TO DO: Could you output only the lines from the one containing "SONAR: US-100 -> SRF05" through the last line of the data, both included?

[SUPPLIED RECORDS Boundary: Start]

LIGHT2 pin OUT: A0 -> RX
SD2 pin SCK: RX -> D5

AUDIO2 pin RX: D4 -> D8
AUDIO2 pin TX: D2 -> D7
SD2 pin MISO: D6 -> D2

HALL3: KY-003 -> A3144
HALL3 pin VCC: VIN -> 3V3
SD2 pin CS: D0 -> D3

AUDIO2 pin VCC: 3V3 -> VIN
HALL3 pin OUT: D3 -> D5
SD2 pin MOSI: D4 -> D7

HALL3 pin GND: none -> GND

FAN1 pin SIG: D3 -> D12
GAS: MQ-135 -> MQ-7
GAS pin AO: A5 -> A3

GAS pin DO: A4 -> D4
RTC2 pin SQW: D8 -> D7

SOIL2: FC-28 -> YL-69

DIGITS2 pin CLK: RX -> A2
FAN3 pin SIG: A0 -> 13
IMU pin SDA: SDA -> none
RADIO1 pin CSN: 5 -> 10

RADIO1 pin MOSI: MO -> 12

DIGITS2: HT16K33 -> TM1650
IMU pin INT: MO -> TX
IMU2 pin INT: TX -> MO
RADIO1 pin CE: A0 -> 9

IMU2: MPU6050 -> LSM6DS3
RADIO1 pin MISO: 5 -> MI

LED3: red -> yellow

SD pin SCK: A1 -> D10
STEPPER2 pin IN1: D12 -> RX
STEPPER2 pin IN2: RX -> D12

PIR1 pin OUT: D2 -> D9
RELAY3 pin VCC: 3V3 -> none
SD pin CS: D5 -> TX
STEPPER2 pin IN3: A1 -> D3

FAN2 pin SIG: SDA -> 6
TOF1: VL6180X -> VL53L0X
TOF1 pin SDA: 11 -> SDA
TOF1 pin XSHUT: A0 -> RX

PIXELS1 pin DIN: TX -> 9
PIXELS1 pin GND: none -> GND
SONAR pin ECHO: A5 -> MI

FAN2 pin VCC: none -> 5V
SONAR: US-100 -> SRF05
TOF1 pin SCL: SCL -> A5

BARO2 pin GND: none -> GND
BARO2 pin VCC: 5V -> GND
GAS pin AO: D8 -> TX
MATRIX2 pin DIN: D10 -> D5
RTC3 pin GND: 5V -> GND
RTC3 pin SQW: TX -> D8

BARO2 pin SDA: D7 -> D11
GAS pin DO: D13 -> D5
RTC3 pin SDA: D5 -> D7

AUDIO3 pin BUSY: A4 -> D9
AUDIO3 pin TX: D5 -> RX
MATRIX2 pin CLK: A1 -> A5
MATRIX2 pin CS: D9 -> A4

[SUPPLIED RECORDS Boundary: End]

EXPECTED OUTPUT:
SONAR: US-100 -> SRF05
TOF1 pin SCL: SCL -> A5

BARO2 pin GND: none -> GND
BARO2 pin VCC: 5V -> GND
GAS pin AO: D8 -> TX
MATRIX2 pin DIN: D10 -> D5
RTC3 pin GND: 5V -> GND
RTC3 pin SQW: TX -> D8

BARO2 pin SDA: D7 -> D11
GAS pin DO: D13 -> D5
RTC3 pin SDA: D5 -> D7

AUDIO3 pin BUSY: A4 -> D9
AUDIO3 pin TX: D5 -> RX
MATRIX2 pin CLK: A1 -> A5
MATRIX2 pin CS: D9 -> A4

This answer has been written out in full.